• INSTRUCTIONS TO FOLLOW: Search the records for the string "none", then copy each line where it appears.

• INFORMATION PROVIDED:
____
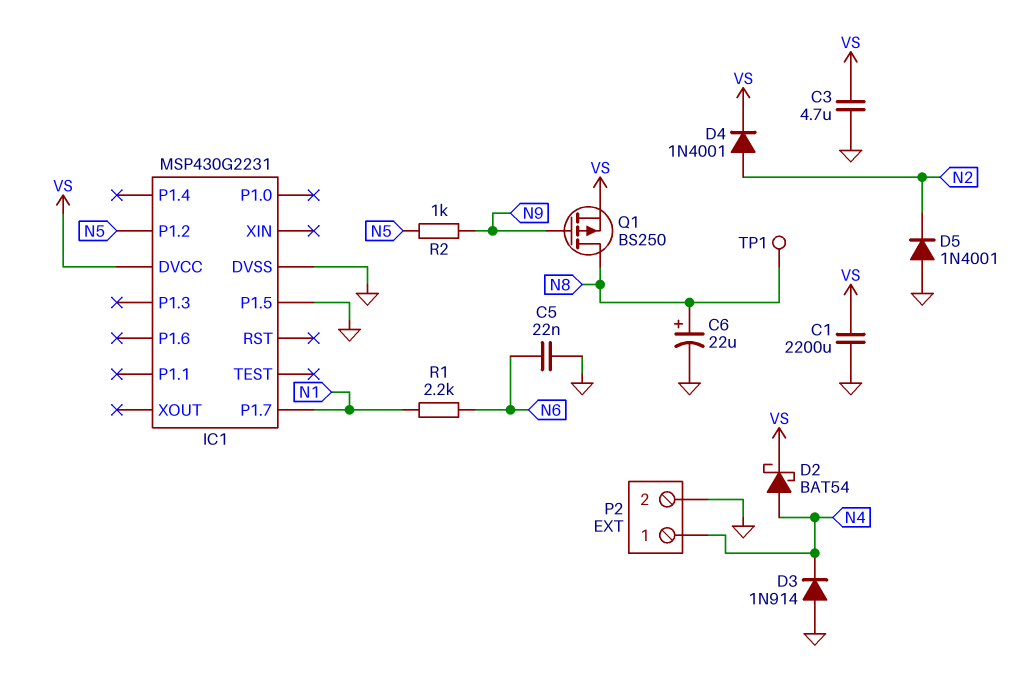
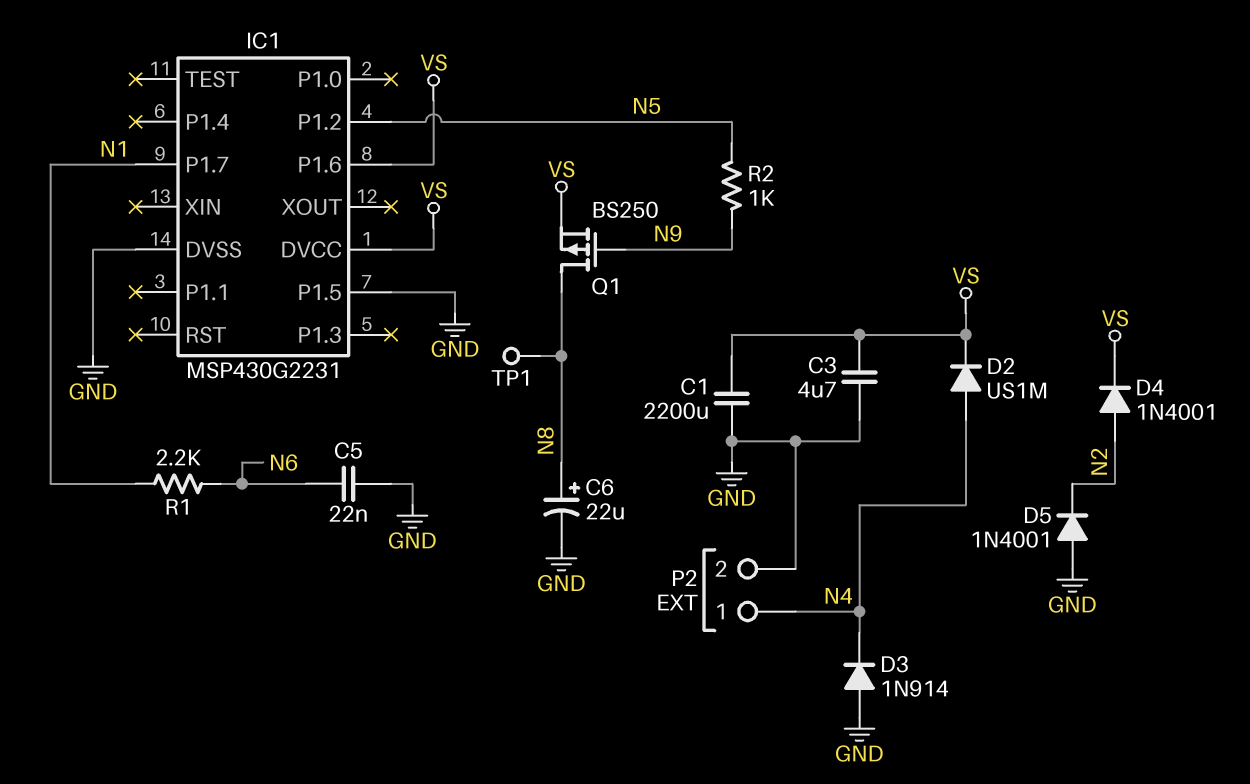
D2: schottky BAT54 (A N4, K VS) -> diode US1M (A N4, K VS)
IC1 pin P1.6: none -> VS

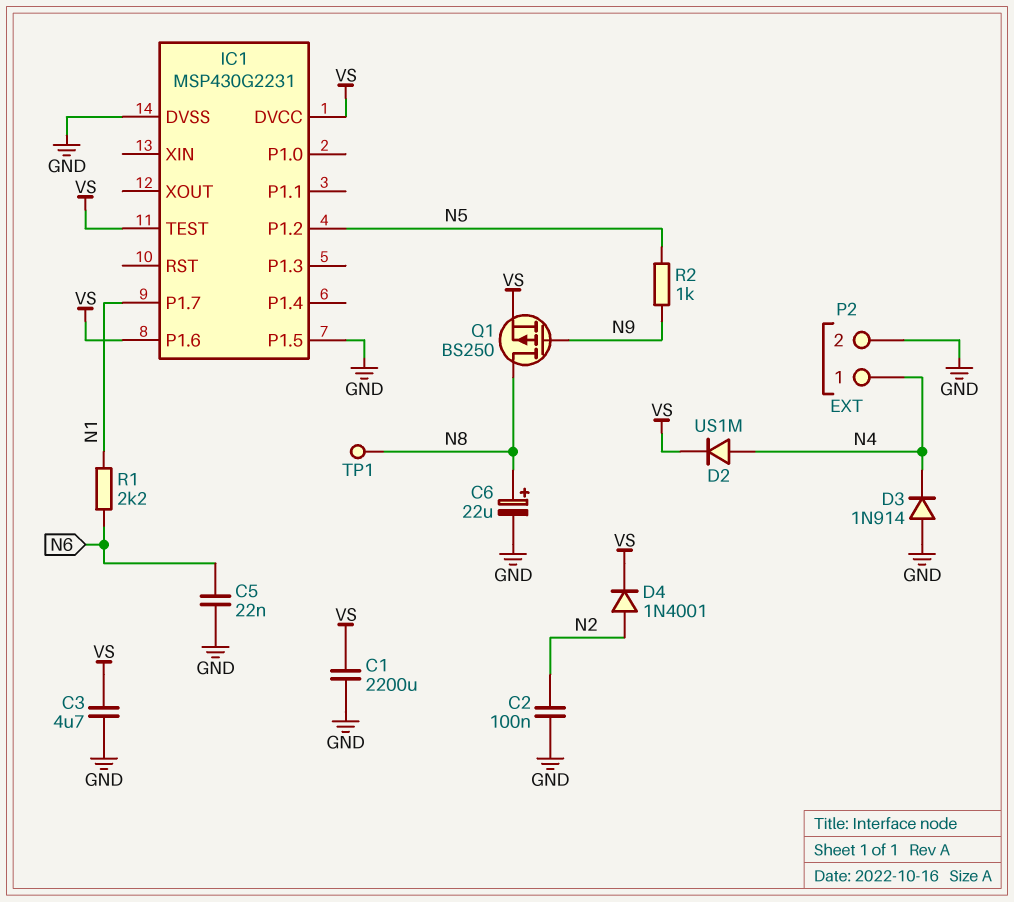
C2: none -> 100nF (GND, N2)
D5: diode 1N4001 (A GND, K N2) -> none
IC1 pin TEST: none -> VS

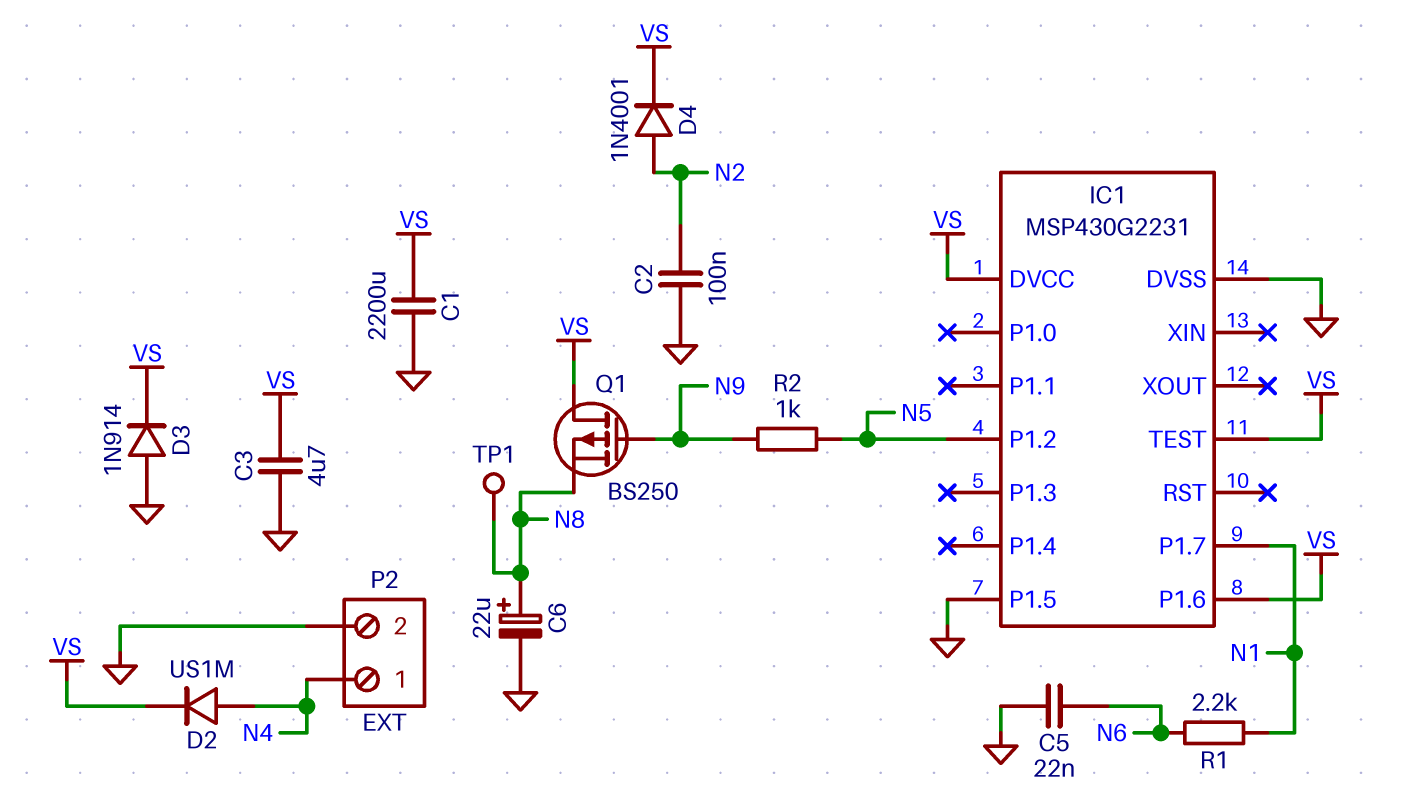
D3: diode 1N914 (A GND, K N4) -> diode 1N914 (A GND, K VS)
Q1: PMOS BS250 (G N9, D N8, S VS) -> PMOS BS250 (G N9, D VS, S N8)

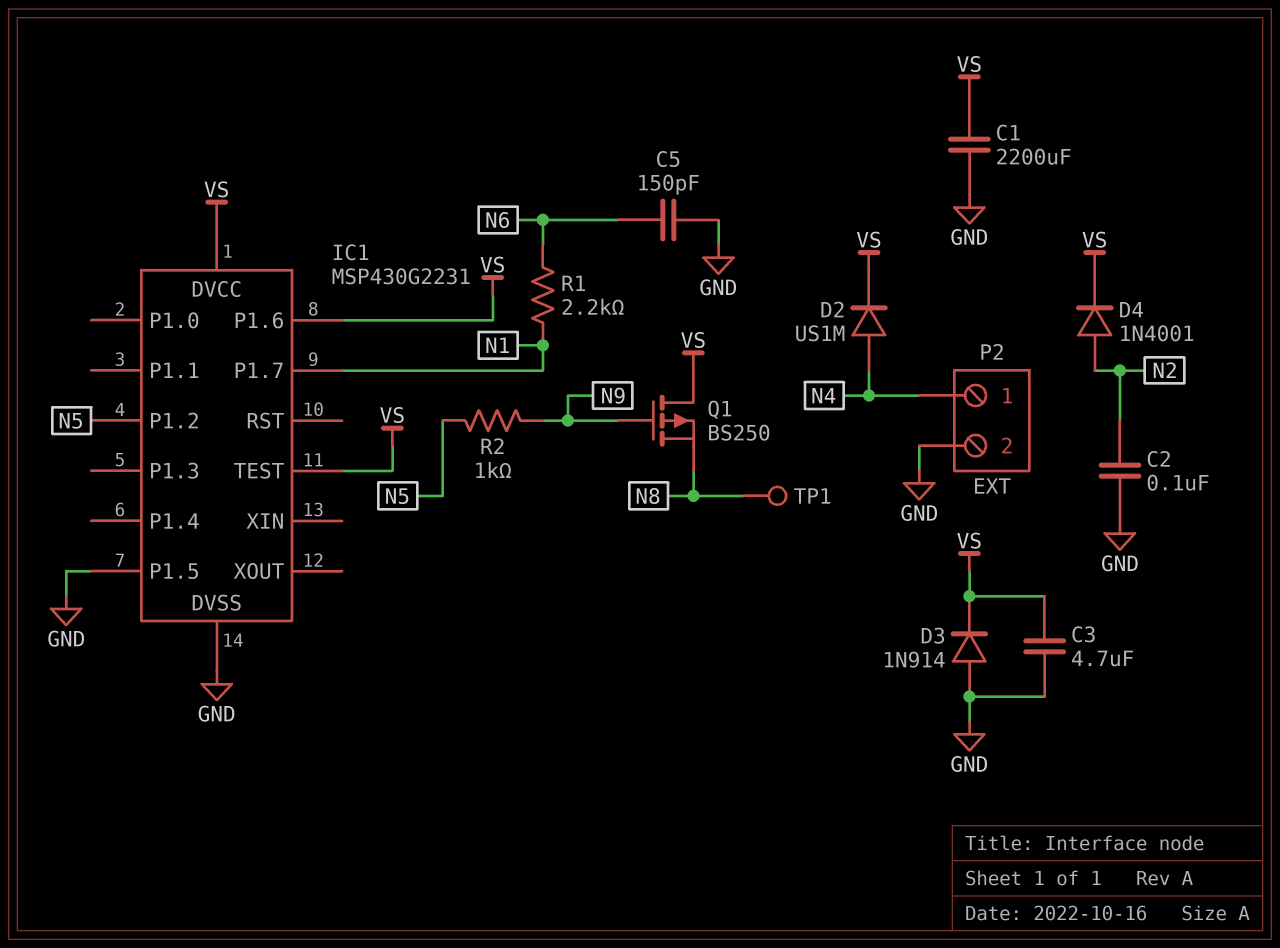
C5: 22nF (GND, N6) -> 150pF (GND, N6)
C6: 22uF (plus N8, minus GND) -> none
____
• EXPECTED OUTPUT:
IC1 pin P1.6: none -> VS
C2: none -> 100nF (GND, N2)
D5: diode 1N4001 (A GND, K N2) -> none
IC1 pin TEST: none -> VS
C6: 22uF (plus N8, minus GND) -> none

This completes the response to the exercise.